***** Supplied information *****

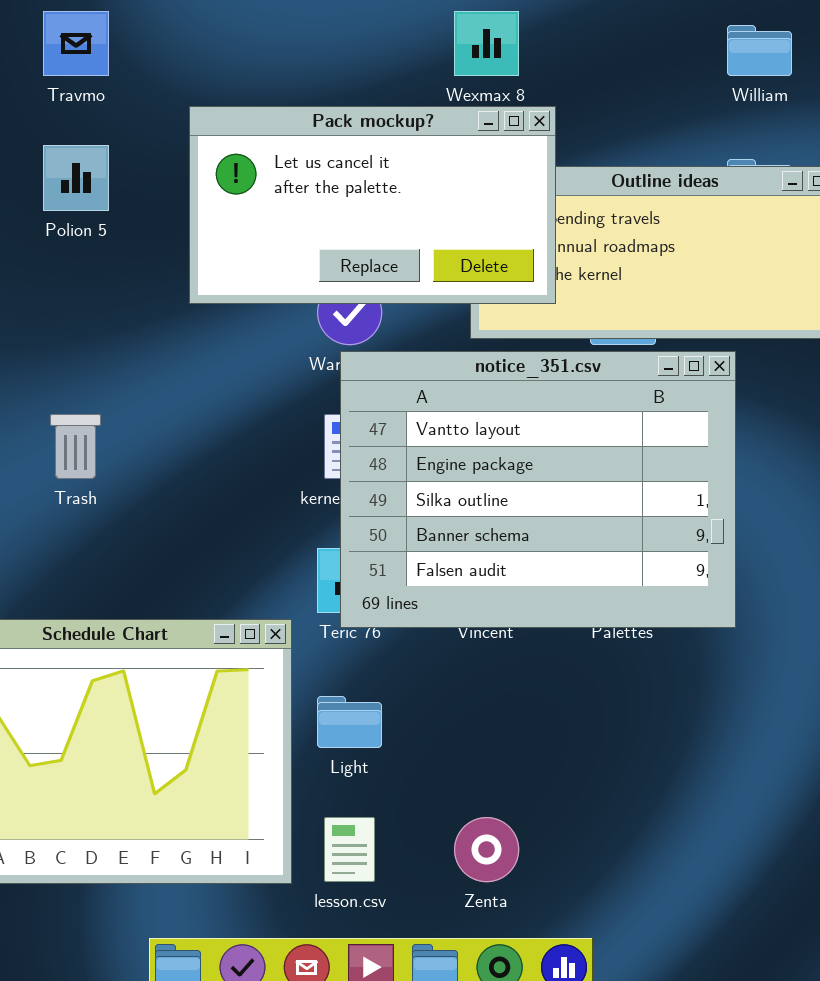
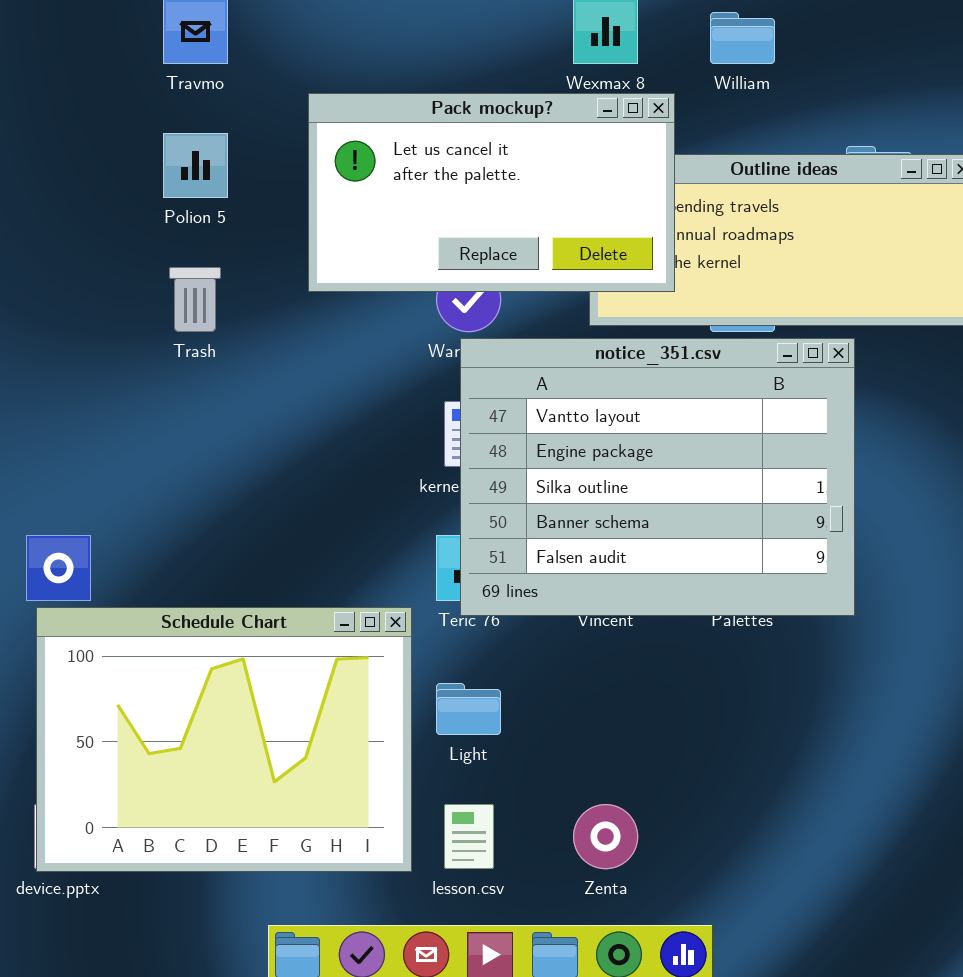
William: [727,25,792,76] -> [710,12,775,64], moved
Trash: [50,414,101,479] -> [169,267,221,332], moved

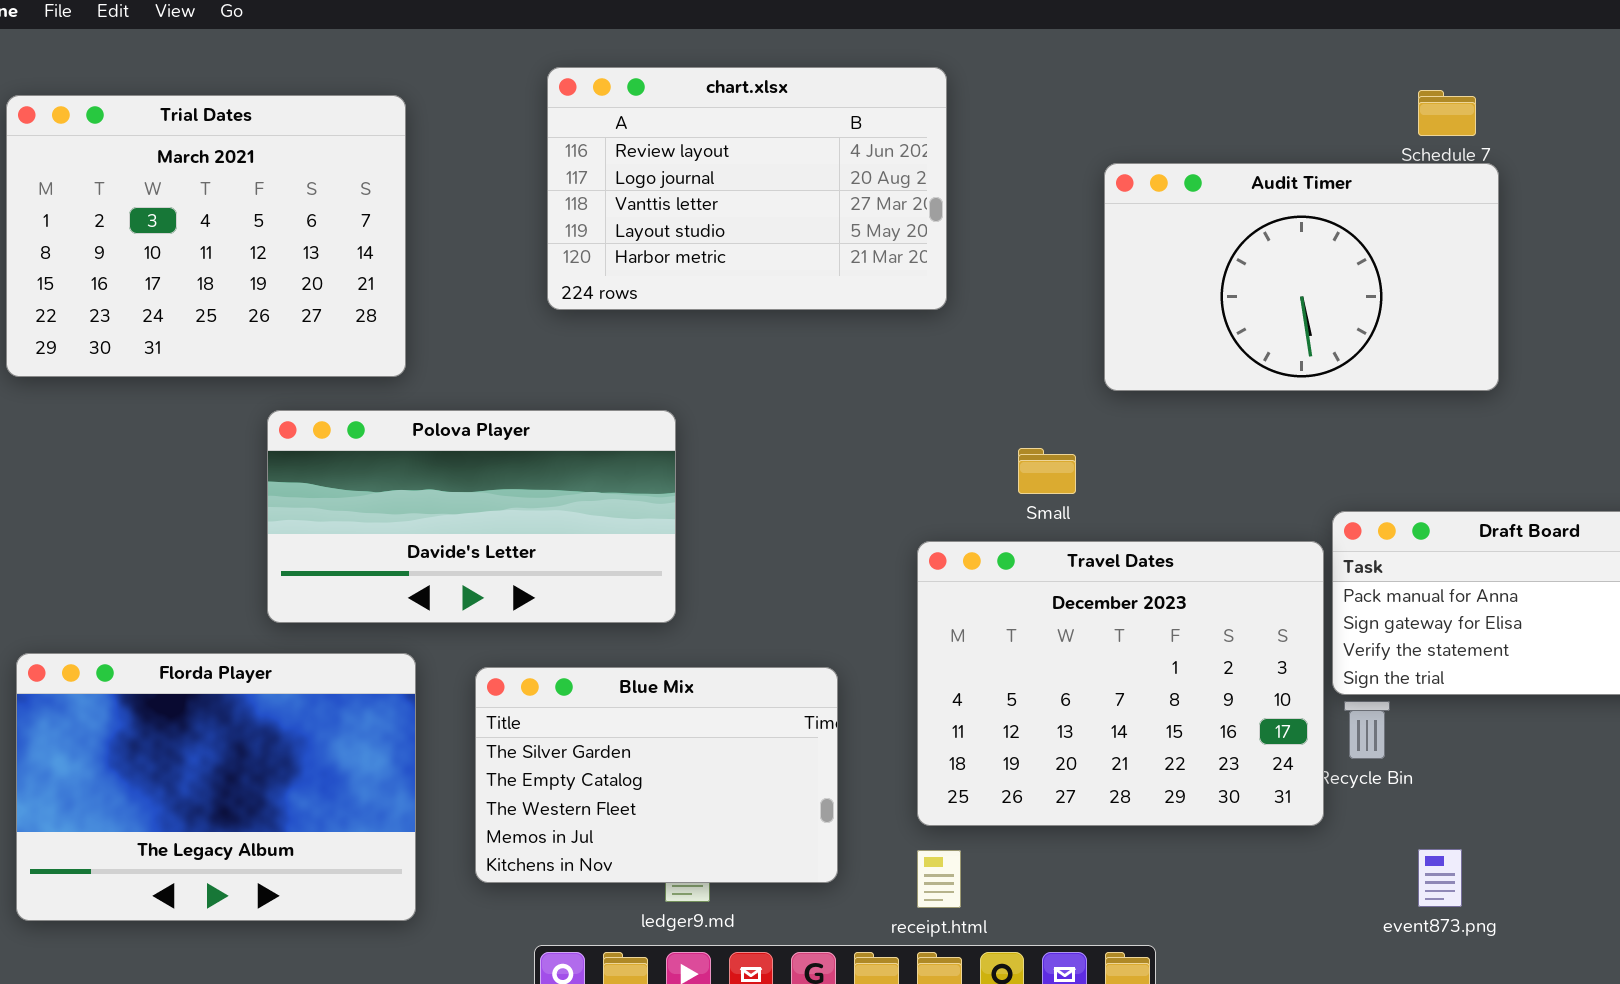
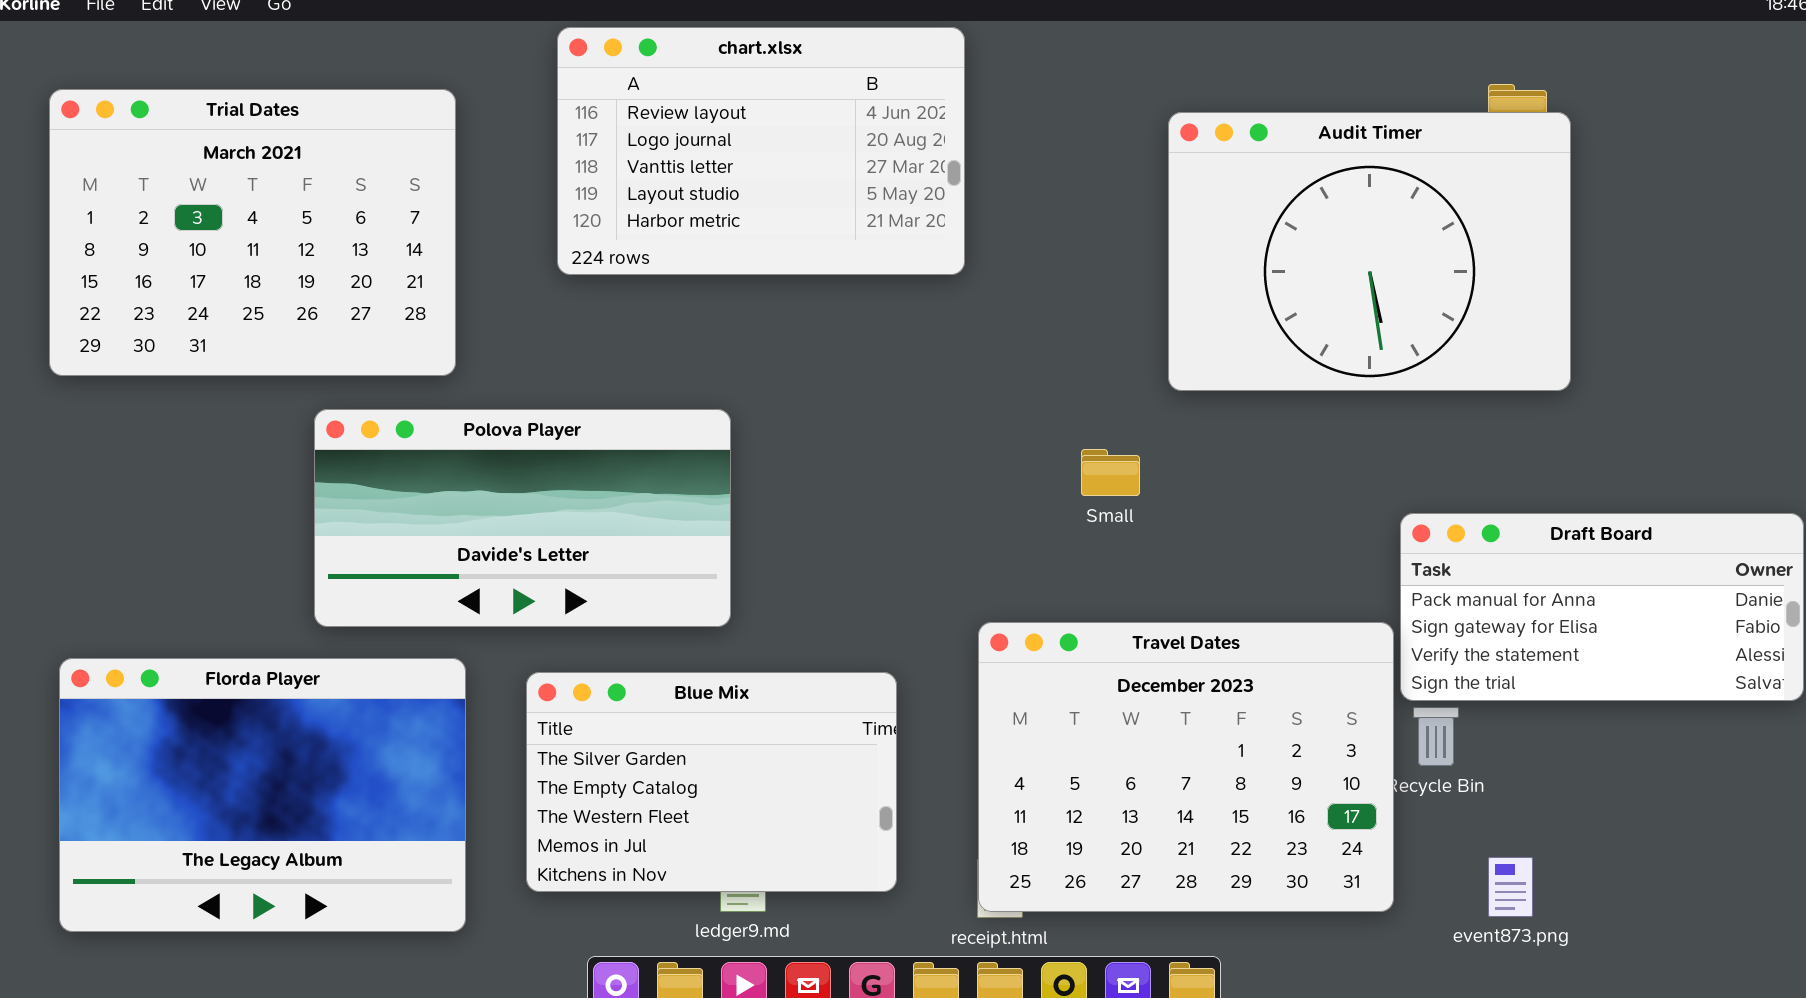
chart.xlsx: [547,67,947,310] -> [557,27,965,275], moved
Audit Timer: [1104,163,1499,391] -> [1168,112,1571,391], resized
Travel Dates: [917,541,1324,826] -> [978,622,1394,912], moved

*****

Reproduce all entries above exactly, minus the images.

§ **Response area**
William: [727,25,792,76] -> [710,12,775,64], moved
Trash: [50,414,101,479] -> [169,267,221,332], moved

chart.xlsx: [547,67,947,310] -> [557,27,965,275], moved
Audit Timer: [1104,163,1499,391] -> [1168,112,1571,391], resized
Travel Dates: [917,541,1324,826] -> [978,622,1394,912], moved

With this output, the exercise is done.